%%

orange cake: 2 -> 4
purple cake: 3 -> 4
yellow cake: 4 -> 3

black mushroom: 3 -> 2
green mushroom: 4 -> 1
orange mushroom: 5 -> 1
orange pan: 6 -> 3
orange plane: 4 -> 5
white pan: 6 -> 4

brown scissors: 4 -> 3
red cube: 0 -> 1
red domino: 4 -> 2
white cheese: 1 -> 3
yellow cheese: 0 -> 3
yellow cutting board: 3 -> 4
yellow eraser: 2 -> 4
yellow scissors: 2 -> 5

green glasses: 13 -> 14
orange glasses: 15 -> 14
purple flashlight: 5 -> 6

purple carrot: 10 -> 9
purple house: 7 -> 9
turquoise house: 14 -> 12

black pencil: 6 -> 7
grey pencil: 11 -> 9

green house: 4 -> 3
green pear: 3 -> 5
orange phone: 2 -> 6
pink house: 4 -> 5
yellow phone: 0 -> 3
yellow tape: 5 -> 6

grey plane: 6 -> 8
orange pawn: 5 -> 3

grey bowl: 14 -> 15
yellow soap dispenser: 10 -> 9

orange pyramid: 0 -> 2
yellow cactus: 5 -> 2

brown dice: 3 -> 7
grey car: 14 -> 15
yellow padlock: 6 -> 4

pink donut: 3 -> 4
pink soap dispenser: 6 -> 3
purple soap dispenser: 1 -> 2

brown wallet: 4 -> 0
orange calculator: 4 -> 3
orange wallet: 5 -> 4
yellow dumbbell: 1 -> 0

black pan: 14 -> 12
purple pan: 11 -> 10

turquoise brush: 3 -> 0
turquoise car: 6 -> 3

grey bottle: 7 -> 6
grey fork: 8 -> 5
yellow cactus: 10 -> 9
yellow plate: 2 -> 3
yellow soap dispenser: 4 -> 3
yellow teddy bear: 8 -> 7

%%

*Exercise brief*.
Copy every line from the records above that contains the word "scissors".

*Written solution*.
brown scissors: 4 -> 3
yellow scissors: 2 -> 5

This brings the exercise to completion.